*WHAT YOU HAVE TO DO*: Print out each record below, unaltered and complete, without its images.

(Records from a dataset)
=======

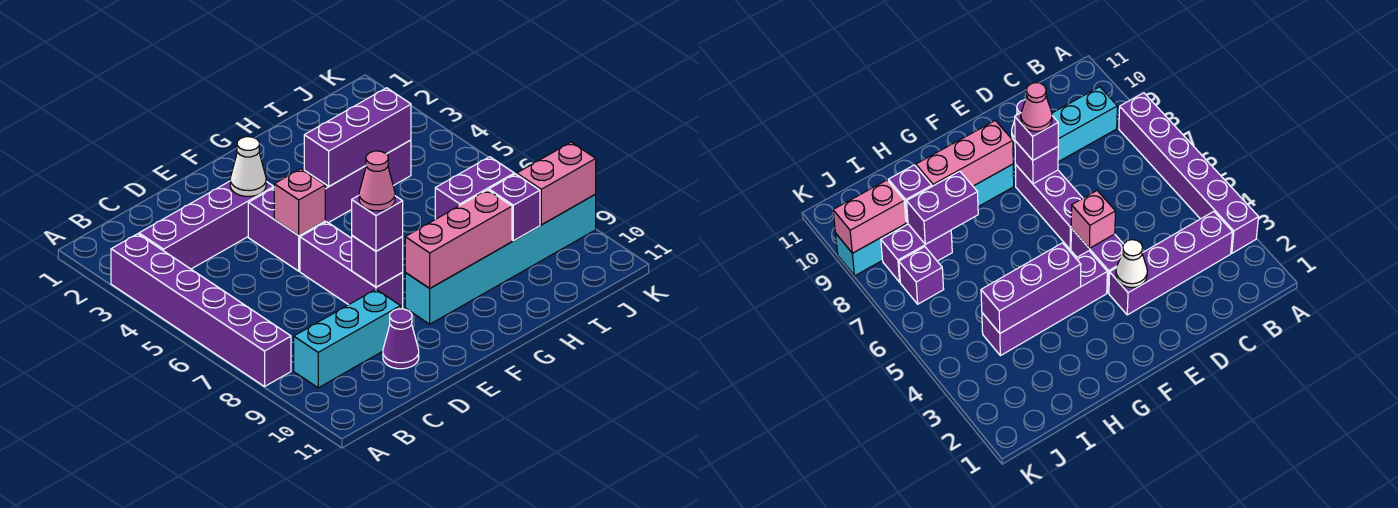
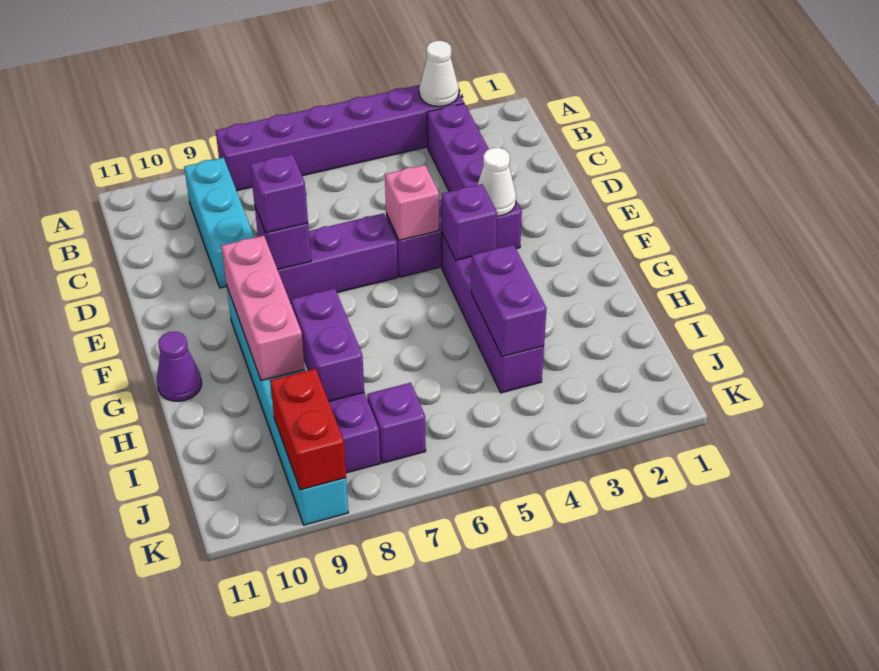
none -> white 1x1 cone [419,41,459,107]
purple 1x1 cone [383,309,419,369] -> purple 1x1 cone moved to [157,332,202,401]
pink 1x1 cone [359,151,395,211] -> none
purple 1x3 brick [304,88,411,186] -> purple 1x2 brick [471,245,547,357]
purple 1x1 brick [489,174,540,241] -> purple 1x1 brick moved to [442,184,497,260]
pink 1x2 brick [517,142,596,225] -> red 1x2 brick [270,369,346,490]

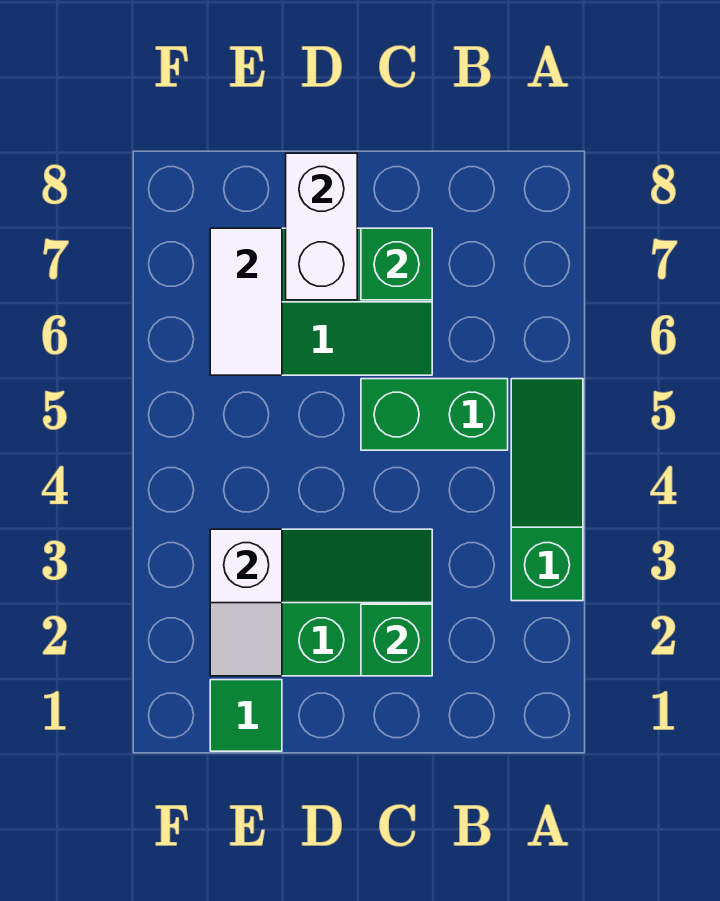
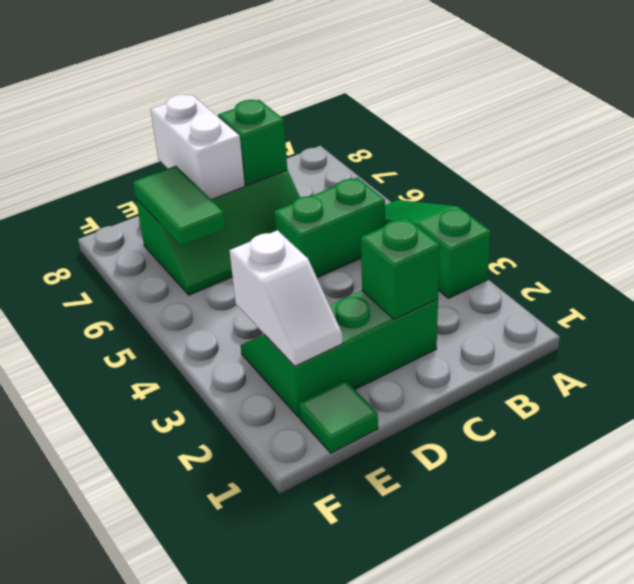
white 1x2 tile [210,228,282,375] -> green 1x2 tile [133,166,226,246]

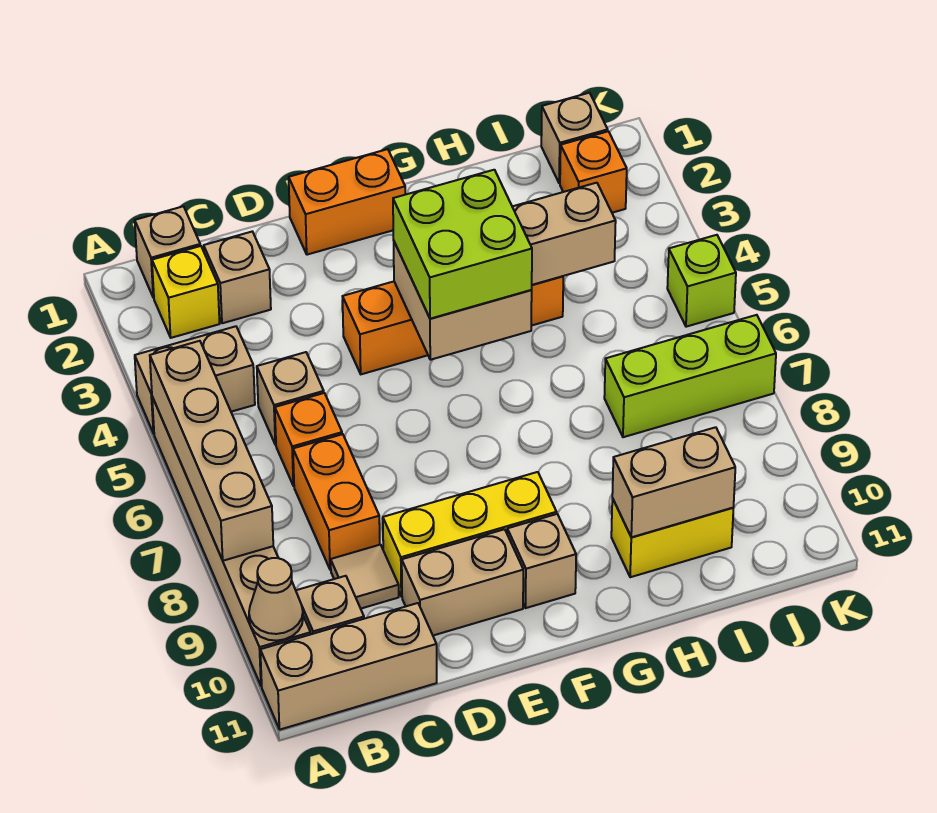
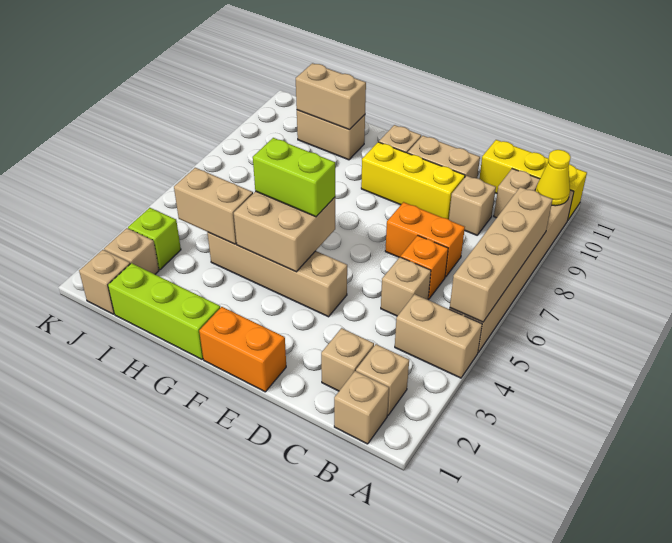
tan 1x1 cone [249,558,303,641] -> yellow 1x1 cone [536,150,571,206]
tan 1x3 brick [260,603,437,730] -> yellow 1x3 brick [479,140,587,220]
yellow 1x1 brick [152,246,220,338] -> tan 1x1 brick [356,344,409,415]
orange 1x2 brick [293,434,380,570] -> orange 1x2 brick turned to [385,202,465,277]
tan 1x1 tile [331,545,399,609] -> tan 1x1 brick [449,176,496,235]
orange 1x4 brick [342,276,563,374] -> tan 1x4 brick [207,232,347,317]
lime 2x2 brick [393,170,532,319] -> lime 1x2 brick [253,138,335,217]
yellow 1x2 brick [611,498,733,577] -> tan 1x2 brick [297,110,365,160]
lime 1x3 brick [604,315,776,437] -> lime 1x3 brick moved to [108,263,220,359]
orange 1x1 brick [560,131,627,213] -> tan 1x1 brick [104,228,159,274]
lime 1x1 brick [667,235,736,327] -> lime 1x1 brick moved to [128,208,181,270]

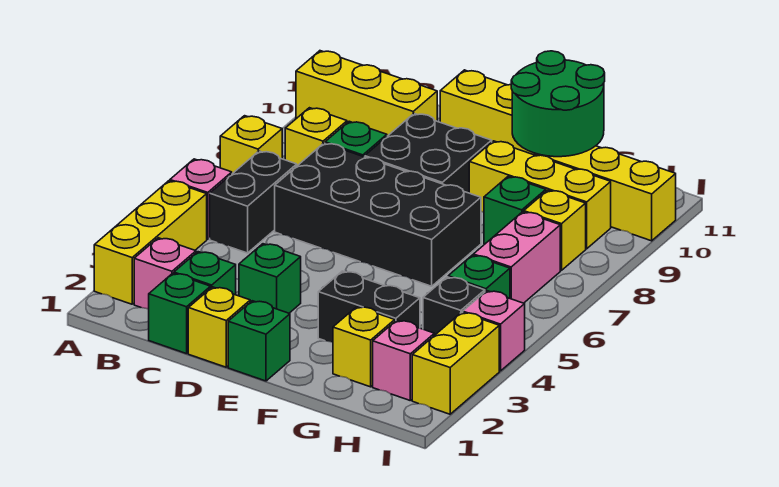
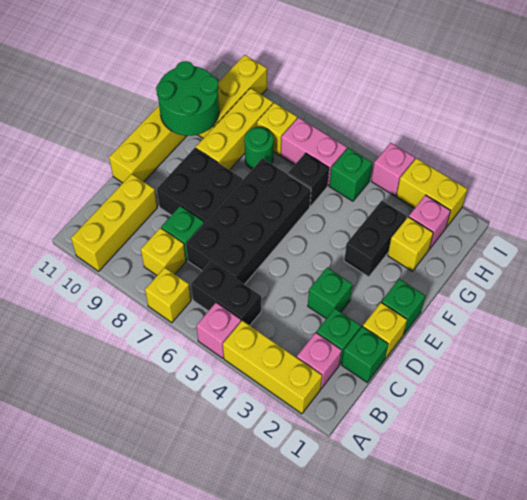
green 1x1 brick [484,176,546,244] -> green 1x1 round brick [244,127,273,169]
black 1x1 brick [423,277,485,335] -> black 1x1 brick moved to [288,153,329,207]

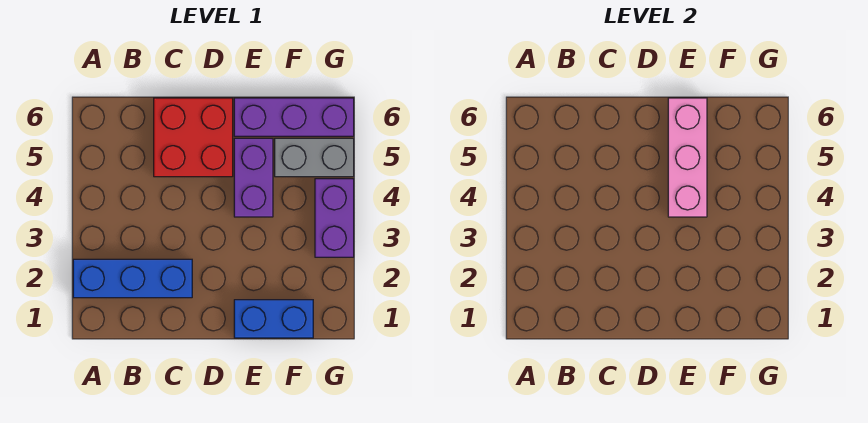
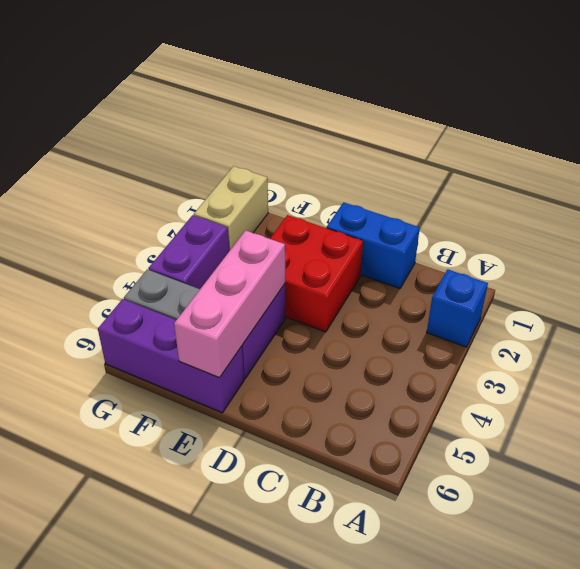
blue 1x3 brick [73,259,192,298] -> blue 1x1 brick [427,269,488,347]
red 2x2 brick [154,98,233,177] -> red 2x2 brick moved to [270,215,363,332]
blue 1x2 brick [234,300,313,338] -> blue 1x2 brick moved to [327,202,420,289]
none -> tan 1x2 brick [194,166,268,251]

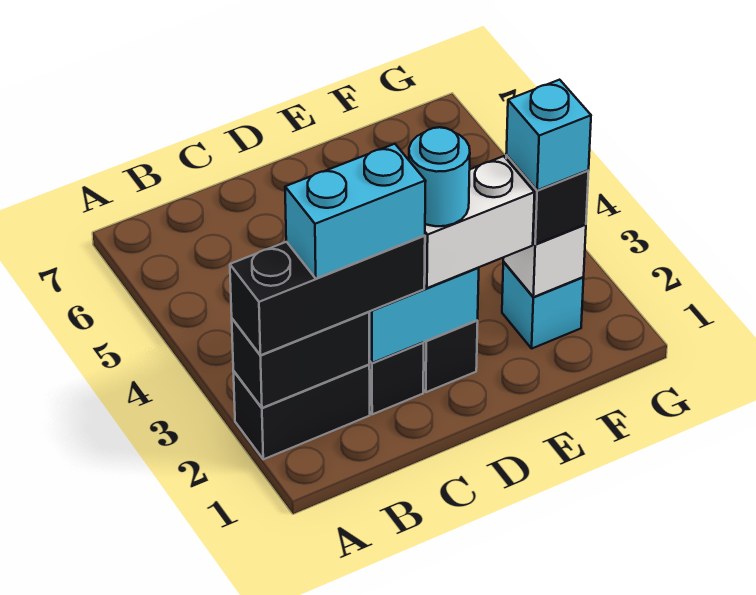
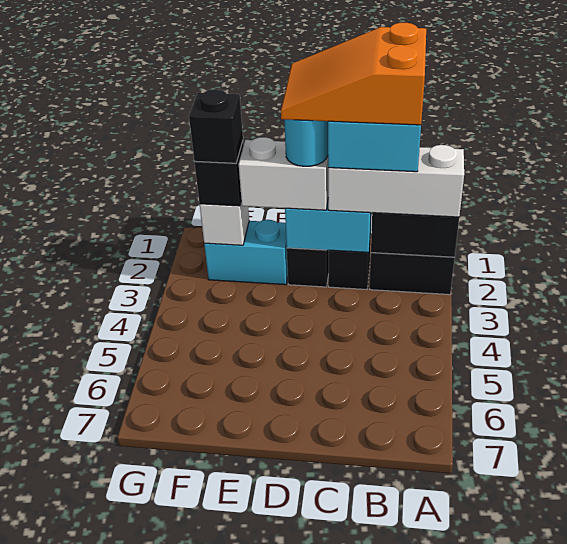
black 1x3 brick [230,235,425,355] -> white 1x3 brick [328,145,464,217]
none -> orange 2x3 slope [281,23,426,125]
cyan 1x1 brick [502,262,584,348] -> cyan 1x2 brick [204,220,288,285]
cyan 1x1 brick [506,80,591,190] -> black 1x1 brick [189,89,243,163]

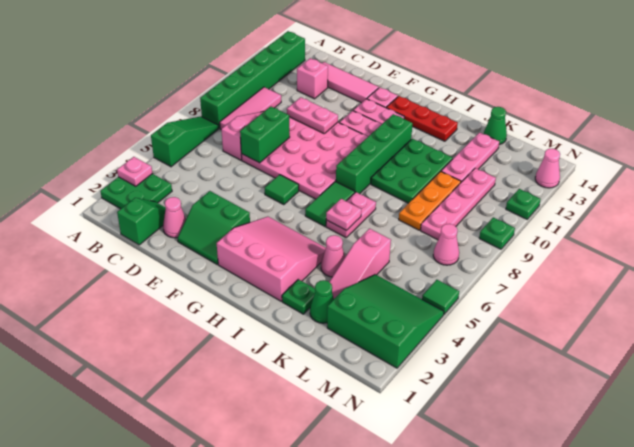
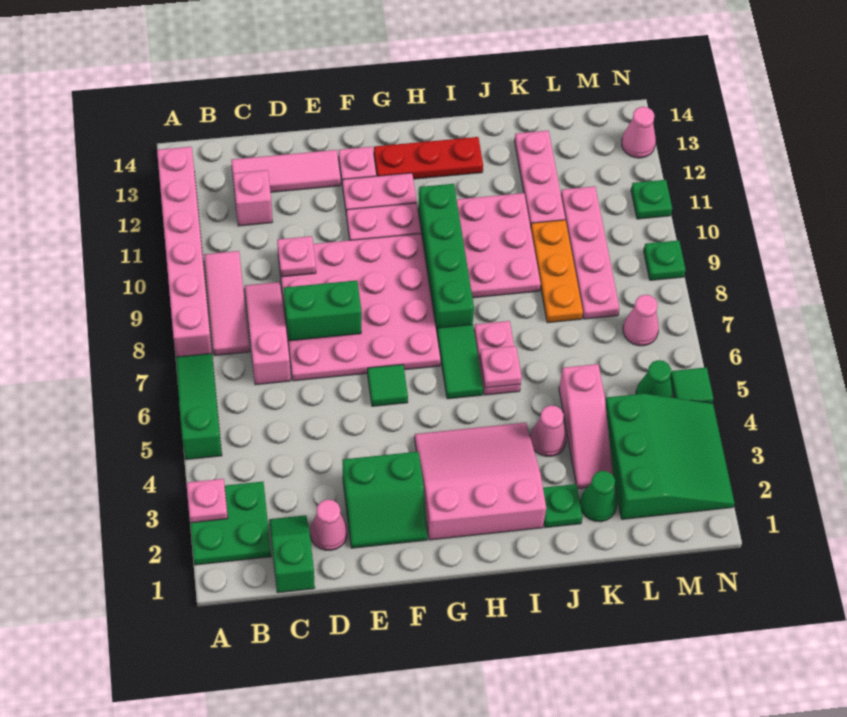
green 1x6 brick [200,31,305,128] -> pink 1x6 brick [157,147,212,357]
green 1x2 brick [240,106,290,163] -> green 1x2 brick turned to [284,280,362,341]
pink 1x2 plate [287,97,338,134] -> pink 1x1 plate [277,236,316,277]
green 2x3 plate [371,139,453,203] -> pink 2x3 plate [457,193,541,298]
green 1x1 cone [484,107,507,145] -> green 1x1 cone moved to [636,360,672,397]
green 3x3 slope [327,274,444,368] -> green 3x3 slope turned to [605,394,735,519]

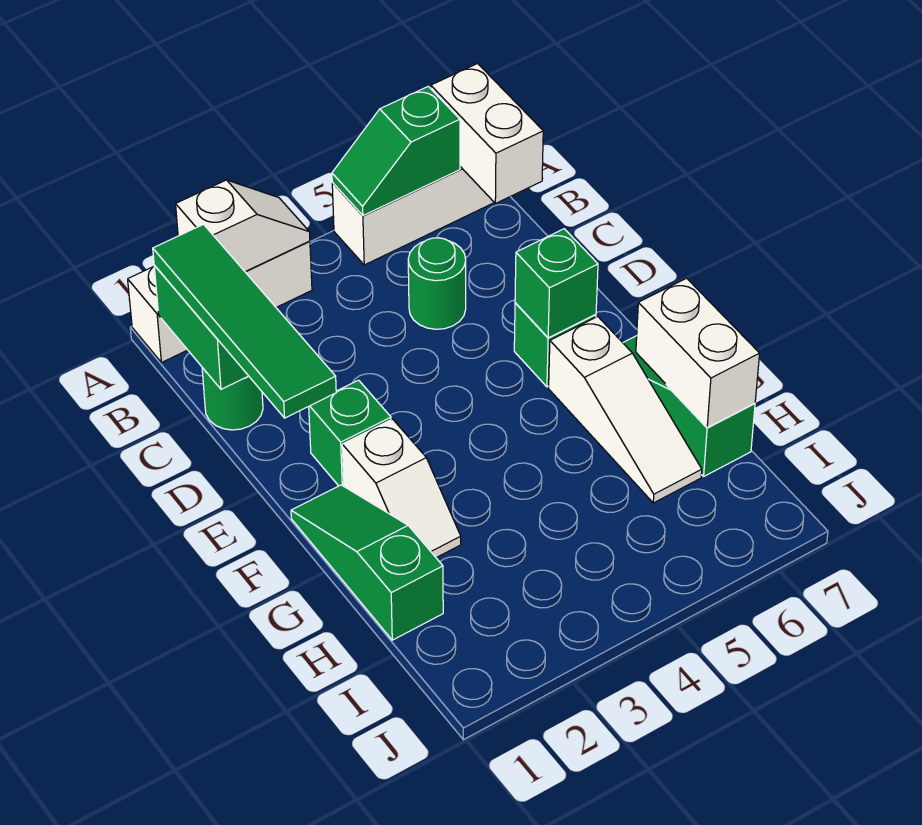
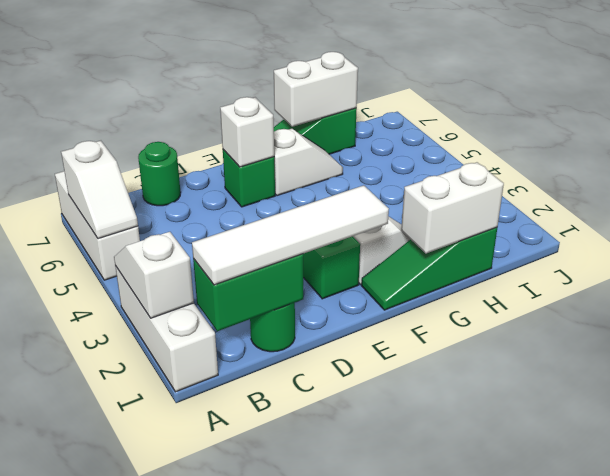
green 1x2 slope [332,86,460,215] -> white 1x2 slope [61,141,138,239]
white 1x2 brick [431,64,543,204] -> white 1x2 brick moved to [401,162,504,253]
green 1x4 tile [153,224,336,418] -> white 1x4 tile [192,185,389,285]
green 1x1 round brick [408,238,466,329] -> green 1x1 round brick moved to [138,142,181,206]
green 1x1 brick [515,229,598,338] -> white 1x1 brick [220,97,274,167]
white 1x3 slope [549,317,702,503] -> white 1x2 slope [274,129,343,196]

=======

*EXERCISE RESPONSE*:
none -> white 1x1 cone [419,41,459,107]
purple 1x1 cone [383,309,419,369] -> purple 1x1 cone moved to [157,332,202,401]
pink 1x1 cone [359,151,395,211] -> none
purple 1x3 brick [304,88,411,186] -> purple 1x2 brick [471,245,547,357]
purple 1x1 brick [489,174,540,241] -> purple 1x1 brick moved to [442,184,497,260]
pink 1x2 brick [517,142,596,225] -> red 1x2 brick [270,369,346,490]

white 1x2 tile [210,228,282,375] -> green 1x2 tile [133,166,226,246]

tan 1x1 cone [249,558,303,641] -> yellow 1x1 cone [536,150,571,206]
tan 1x3 brick [260,603,437,730] -> yellow 1x3 brick [479,140,587,220]
yellow 1x1 brick [152,246,220,338] -> tan 1x1 brick [356,344,409,415]
orange 1x2 brick [293,434,380,570] -> orange 1x2 brick turned to [385,202,465,277]
tan 1x1 tile [331,545,399,609] -> tan 1x1 brick [449,176,496,235]
orange 1x4 brick [342,276,563,374] -> tan 1x4 brick [207,232,347,317]
lime 2x2 brick [393,170,532,319] -> lime 1x2 brick [253,138,335,217]
yellow 1x2 brick [611,498,733,577] -> tan 1x2 brick [297,110,365,160]
lime 1x3 brick [604,315,776,437] -> lime 1x3 brick moved to [108,263,220,359]
orange 1x1 brick [560,131,627,213] -> tan 1x1 brick [104,228,159,274]
lime 1x1 brick [667,235,736,327] -> lime 1x1 brick moved to [128,208,181,270]

green 1x1 brick [484,176,546,244] -> green 1x1 round brick [244,127,273,169]
black 1x1 brick [423,277,485,335] -> black 1x1 brick moved to [288,153,329,207]

blue 1x3 brick [73,259,192,298] -> blue 1x1 brick [427,269,488,347]
red 2x2 brick [154,98,233,177] -> red 2x2 brick moved to [270,215,363,332]
blue 1x2 brick [234,300,313,338] -> blue 1x2 brick moved to [327,202,420,289]
none -> tan 1x2 brick [194,166,268,251]

black 1x3 brick [230,235,425,355] -> white 1x3 brick [328,145,464,217]
none -> orange 2x3 slope [281,23,426,125]
cyan 1x1 brick [502,262,584,348] -> cyan 1x2 brick [204,220,288,285]
cyan 1x1 brick [506,80,591,190] -> black 1x1 brick [189,89,243,163]

green 1x6 brick [200,31,305,128] -> pink 1x6 brick [157,147,212,357]
green 1x2 brick [240,106,290,163] -> green 1x2 brick turned to [284,280,362,341]
pink 1x2 plate [287,97,338,134] -> pink 1x1 plate [277,236,316,277]
green 2x3 plate [371,139,453,203] -> pink 2x3 plate [457,193,541,298]
green 1x1 cone [484,107,507,145] -> green 1x1 cone moved to [636,360,672,397]
green 3x3 slope [327,274,444,368] -> green 3x3 slope turned to [605,394,735,519]

green 1x2 slope [332,86,460,215] -> white 1x2 slope [61,141,138,239]
white 1x2 brick [431,64,543,204] -> white 1x2 brick moved to [401,162,504,253]
green 1x4 tile [153,224,336,418] -> white 1x4 tile [192,185,389,285]
green 1x1 round brick [408,238,466,329] -> green 1x1 round brick moved to [138,142,181,206]
green 1x1 brick [515,229,598,338] -> white 1x1 brick [220,97,274,167]
white 1x3 slope [549,317,702,503] -> white 1x2 slope [274,129,343,196]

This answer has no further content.